(Data extracted from a collection)
^^^^

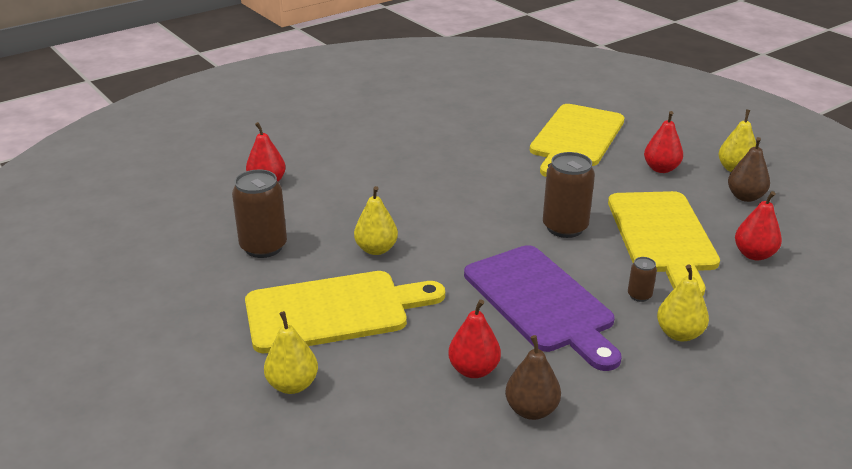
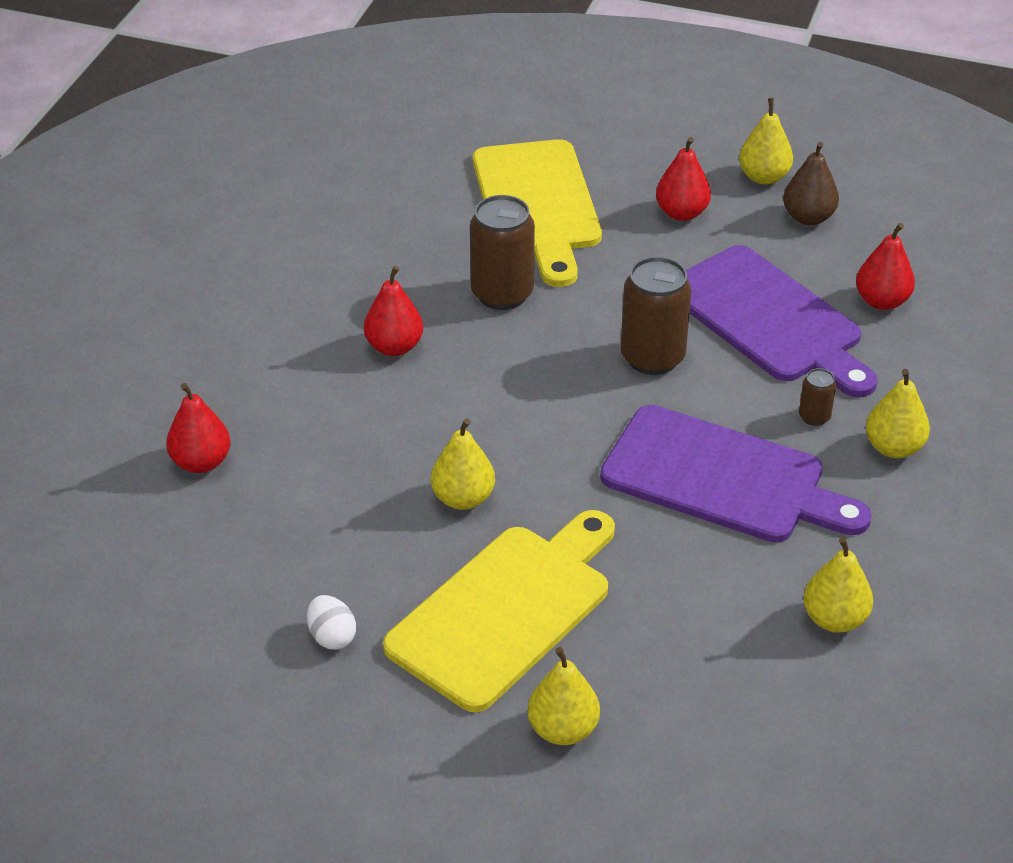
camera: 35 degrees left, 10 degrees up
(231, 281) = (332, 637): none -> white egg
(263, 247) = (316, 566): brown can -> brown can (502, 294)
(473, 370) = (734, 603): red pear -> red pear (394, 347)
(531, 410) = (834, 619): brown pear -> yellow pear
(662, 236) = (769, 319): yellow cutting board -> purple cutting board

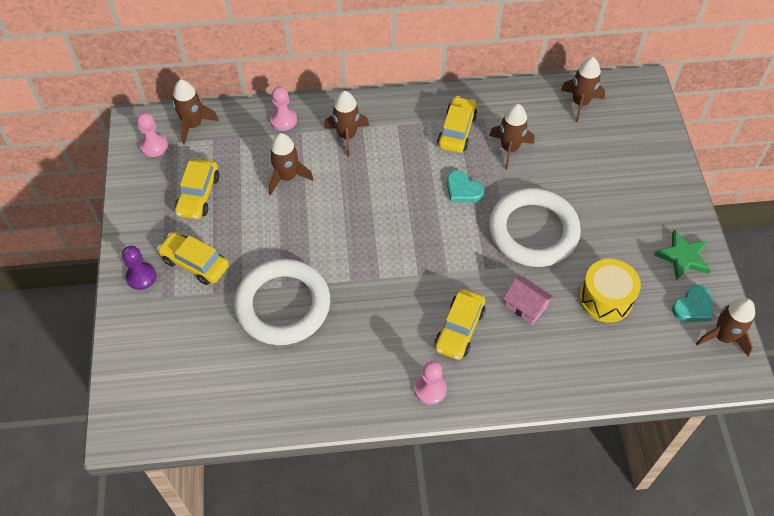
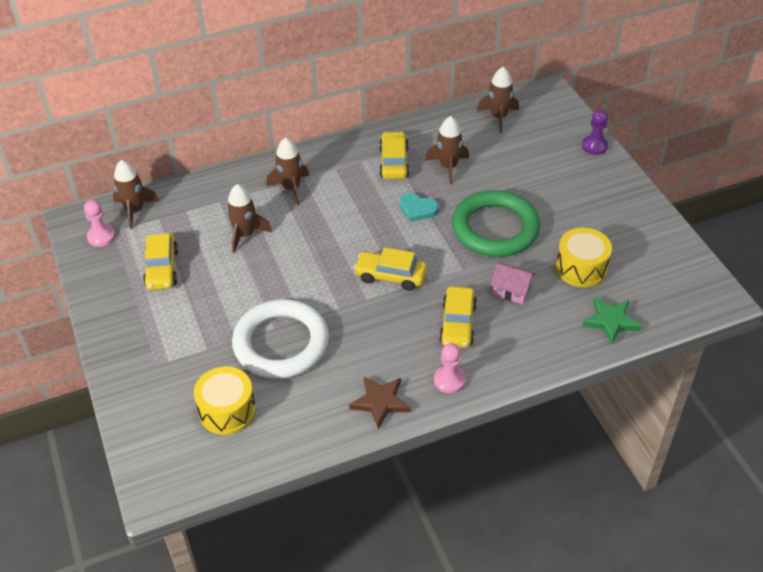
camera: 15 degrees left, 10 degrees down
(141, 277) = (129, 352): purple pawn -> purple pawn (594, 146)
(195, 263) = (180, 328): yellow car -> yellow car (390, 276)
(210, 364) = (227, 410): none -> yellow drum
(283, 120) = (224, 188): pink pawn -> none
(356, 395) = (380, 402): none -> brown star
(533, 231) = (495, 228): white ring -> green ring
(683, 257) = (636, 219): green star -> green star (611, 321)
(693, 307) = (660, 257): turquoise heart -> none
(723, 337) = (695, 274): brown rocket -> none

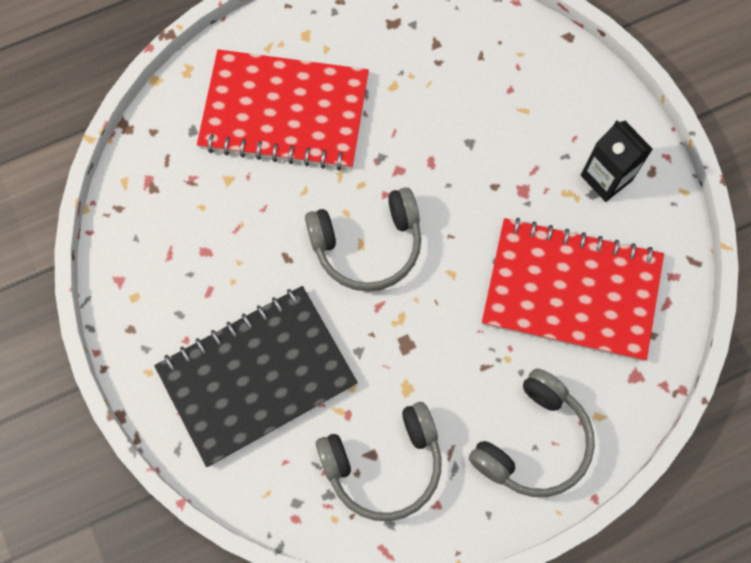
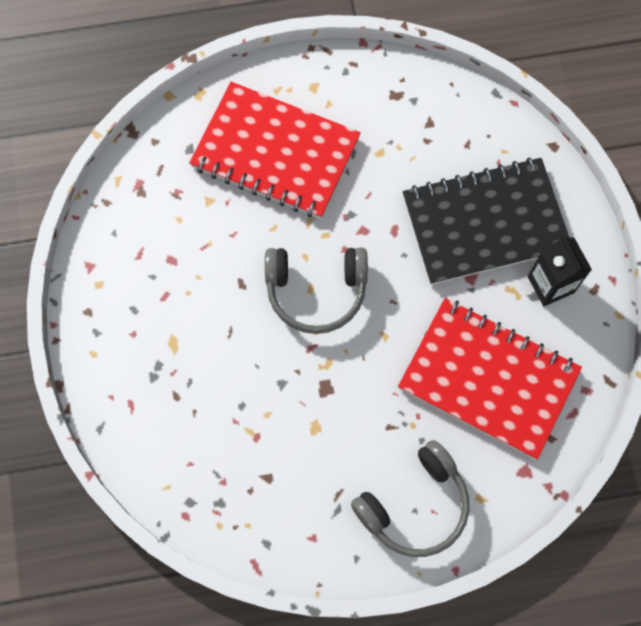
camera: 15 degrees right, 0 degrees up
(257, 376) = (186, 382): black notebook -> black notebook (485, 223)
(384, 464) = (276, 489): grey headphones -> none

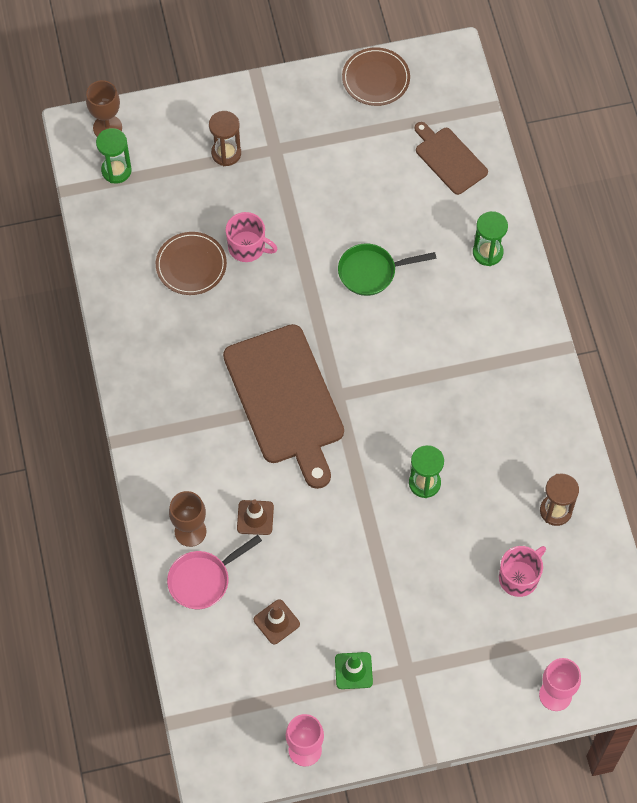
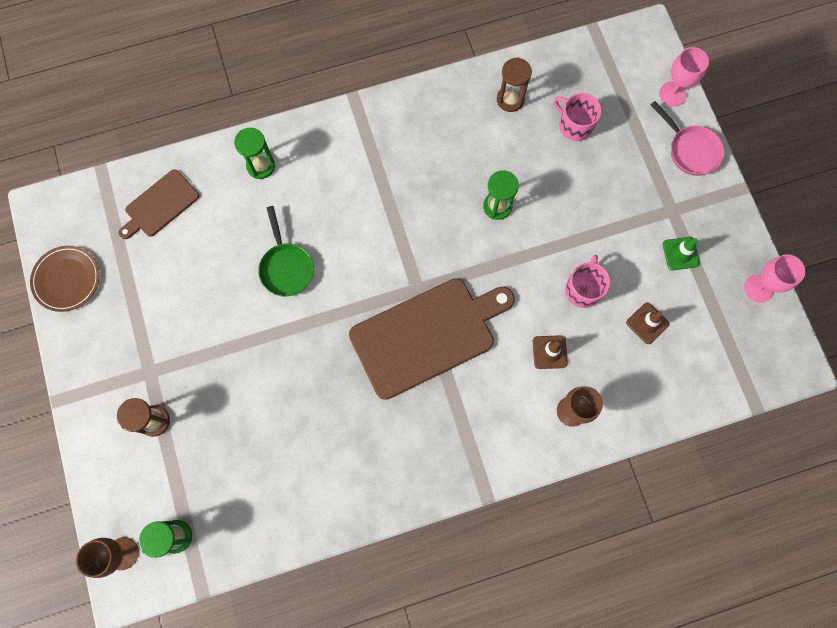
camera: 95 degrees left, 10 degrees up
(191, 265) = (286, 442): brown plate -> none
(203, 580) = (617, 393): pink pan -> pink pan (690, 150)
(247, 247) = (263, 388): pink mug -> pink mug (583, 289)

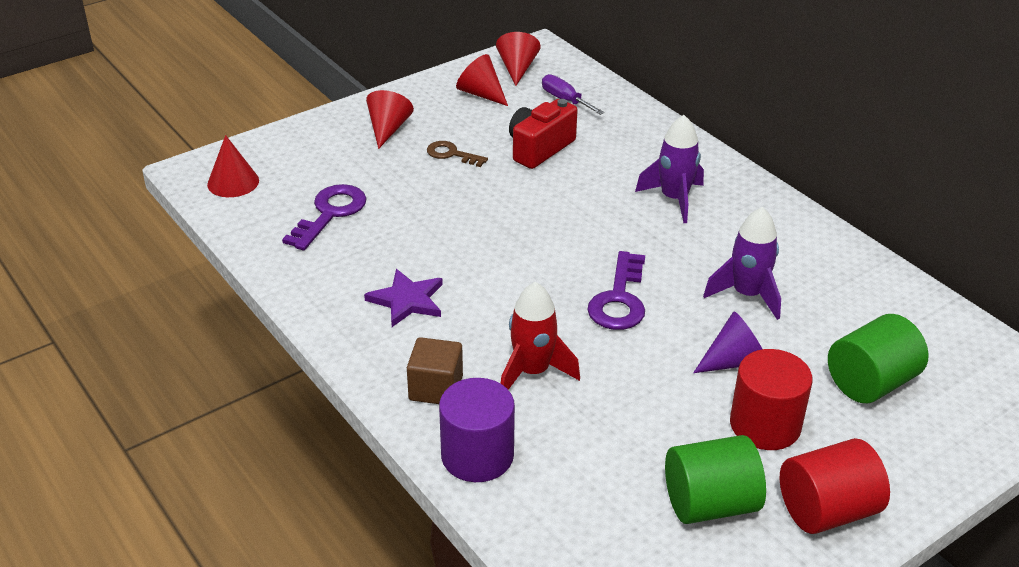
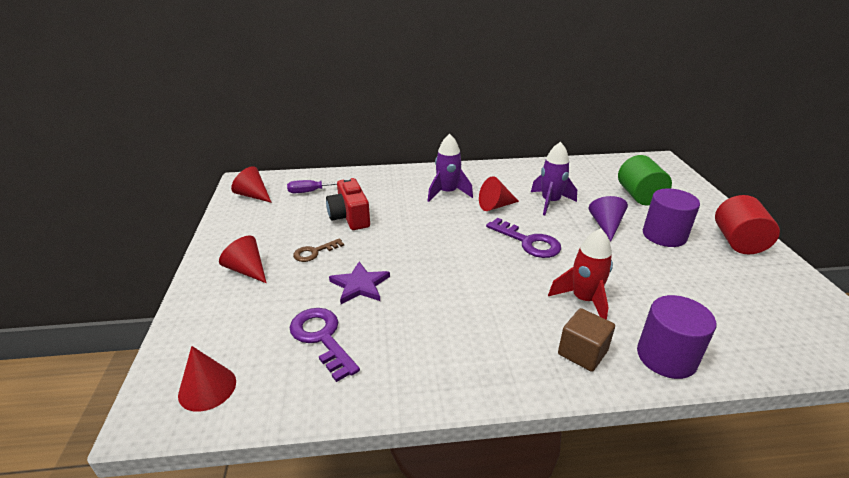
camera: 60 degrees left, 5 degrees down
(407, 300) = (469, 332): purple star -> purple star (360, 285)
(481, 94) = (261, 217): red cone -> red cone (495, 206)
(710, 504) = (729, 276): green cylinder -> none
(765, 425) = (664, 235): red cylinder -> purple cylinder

^^^^

Task brief: Write out the data above in full and exactly, but not the pictures.

Response box:
camera: 35 degrees left, 10 degrees up
(231, 281) = (332, 637): none -> white egg
(263, 247) = (316, 566): brown can -> brown can (502, 294)
(473, 370) = (734, 603): red pear -> red pear (394, 347)
(531, 410) = (834, 619): brown pear -> yellow pear
(662, 236) = (769, 319): yellow cutting board -> purple cutting board

camera: 15 degrees left, 10 degrees down
(141, 277) = (129, 352): purple pawn -> purple pawn (594, 146)
(195, 263) = (180, 328): yellow car -> yellow car (390, 276)
(210, 364) = (227, 410): none -> yellow drum
(283, 120) = (224, 188): pink pawn -> none
(356, 395) = (380, 402): none -> brown star
(533, 231) = (495, 228): white ring -> green ring
(683, 257) = (636, 219): green star -> green star (611, 321)
(693, 307) = (660, 257): turquoise heart -> none
(723, 337) = (695, 274): brown rocket -> none

camera: 15 degrees right, 0 degrees up
(257, 376) = (186, 382): black notebook -> black notebook (485, 223)
(384, 464) = (276, 489): grey headphones -> none

camera: 95 degrees left, 10 degrees up
(191, 265) = (286, 442): brown plate -> none
(203, 580) = (617, 393): pink pan -> pink pan (690, 150)
(247, 247) = (263, 388): pink mug -> pink mug (583, 289)

camera: 60 degrees left, 5 degrees down
(407, 300) = (469, 332): purple star -> purple star (360, 285)
(481, 94) = (261, 217): red cone -> red cone (495, 206)
(710, 504) = (729, 276): green cylinder -> none
(765, 425) = (664, 235): red cylinder -> purple cylinder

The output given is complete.